Task goal
Please restate each entry that appears below word for word, without its pictures.

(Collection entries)
Content starts

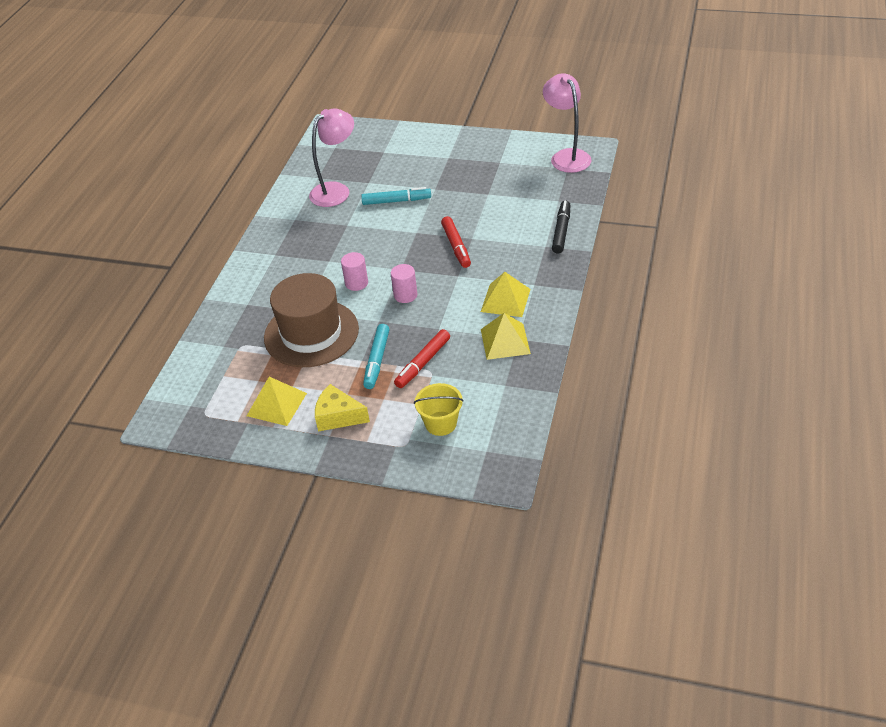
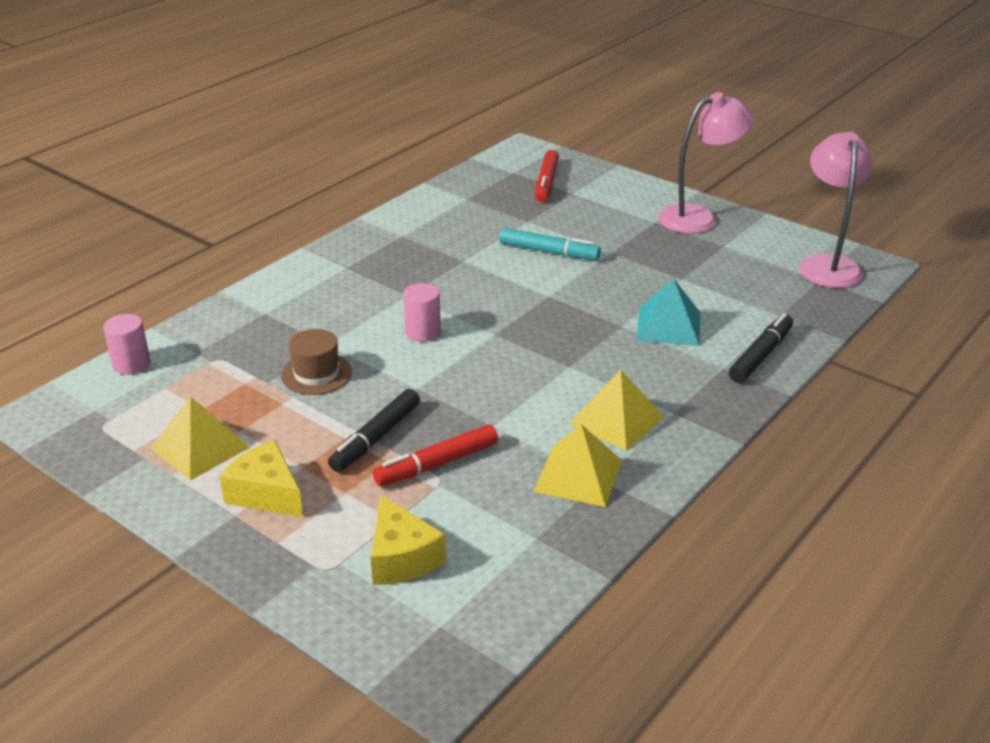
camera: 20 degrees right, 10 degrees down
(311, 333) = (316, 374): brown hat -> brown hat, size x0.49
(336, 190) = (479, 218): pink lamp -> pink lamp (698, 217)
(377, 360) = (376, 438): turquoise marker -> black marker
(405, 295) = (477, 367): pink cylinder -> pink cylinder (131, 364)
(441, 423) = (401, 558): yellow bucket -> yellow cheese
(456, 246) = (592, 329): red marker -> red marker (546, 183)
(499, 229) = (669, 326): none -> turquoise pyramid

Content ends

Answer to this problem
camera: 20 degrees right, 10 degrees down
(311, 333) = (316, 374): brown hat -> brown hat, size x0.49
(336, 190) = (479, 218): pink lamp -> pink lamp (698, 217)
(377, 360) = (376, 438): turquoise marker -> black marker
(405, 295) = (477, 367): pink cylinder -> pink cylinder (131, 364)
(441, 423) = (401, 558): yellow bucket -> yellow cheese
(456, 246) = (592, 329): red marker -> red marker (546, 183)
(499, 229) = (669, 326): none -> turquoise pyramid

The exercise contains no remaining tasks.